▶ Task to carry out
Return nothing but the lines from the line with "[317, 408, 387, 449]" through the last line of the entries that follow, copied exactly and free of pictures.

################

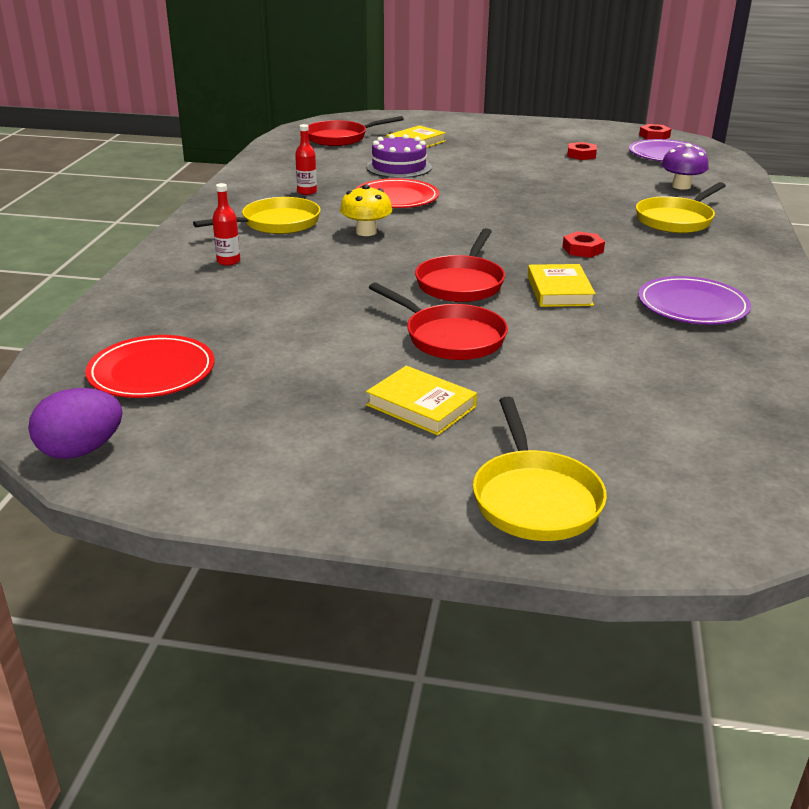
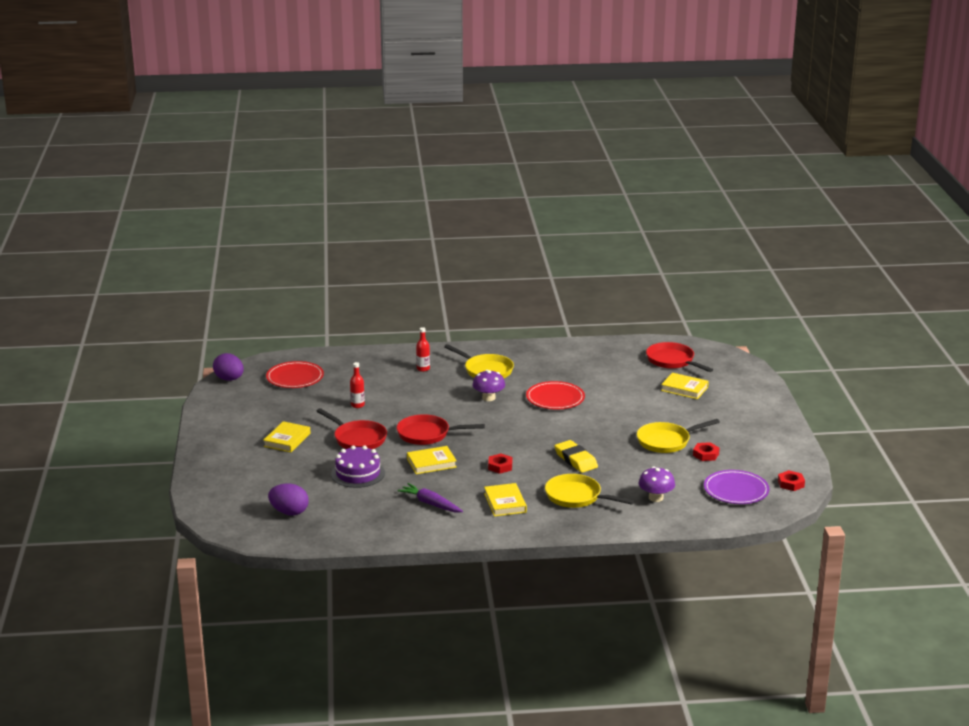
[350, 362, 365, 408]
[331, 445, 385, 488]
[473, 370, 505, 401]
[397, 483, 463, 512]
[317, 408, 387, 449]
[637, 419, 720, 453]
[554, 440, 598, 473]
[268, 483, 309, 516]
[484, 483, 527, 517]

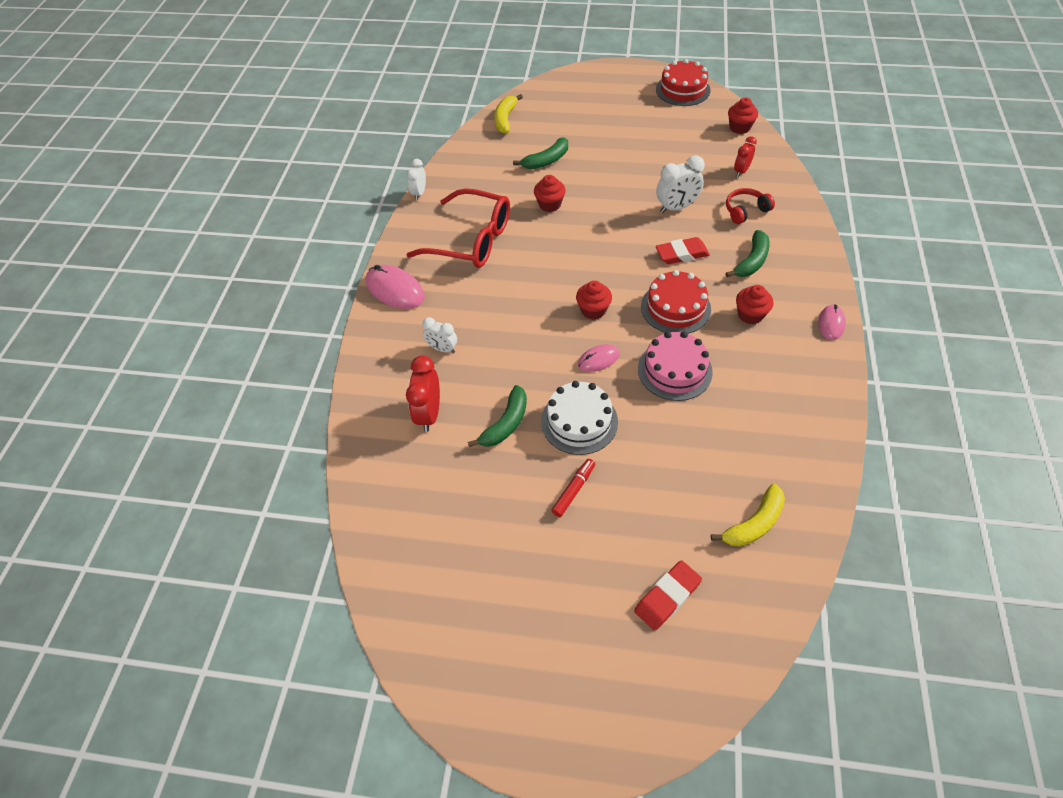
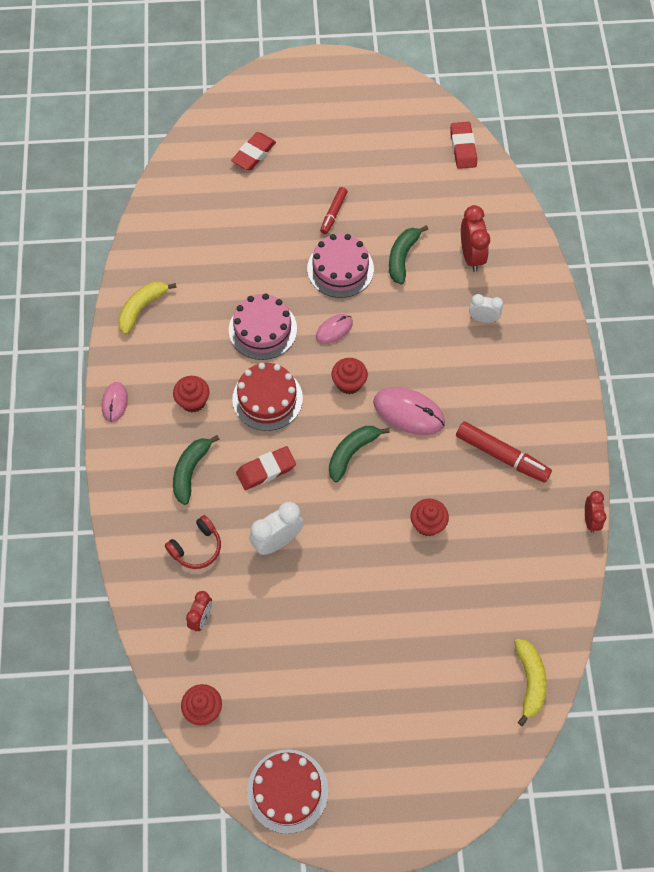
[329, 426, 390, 482]
[585, 491, 607, 533]
[456, 421, 552, 483]
[373, 387, 445, 435]
[307, 234, 374, 298]
[118, 282, 177, 335]
[450, 122, 477, 169]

################

▶ Task answer
[317, 408, 387, 449]
[637, 419, 720, 453]
[554, 440, 598, 473]
[268, 483, 309, 516]
[484, 483, 527, 517]

[329, 426, 390, 482]
[585, 491, 607, 533]
[456, 421, 552, 483]
[373, 387, 445, 435]
[307, 234, 374, 298]
[118, 282, 177, 335]
[450, 122, 477, 169]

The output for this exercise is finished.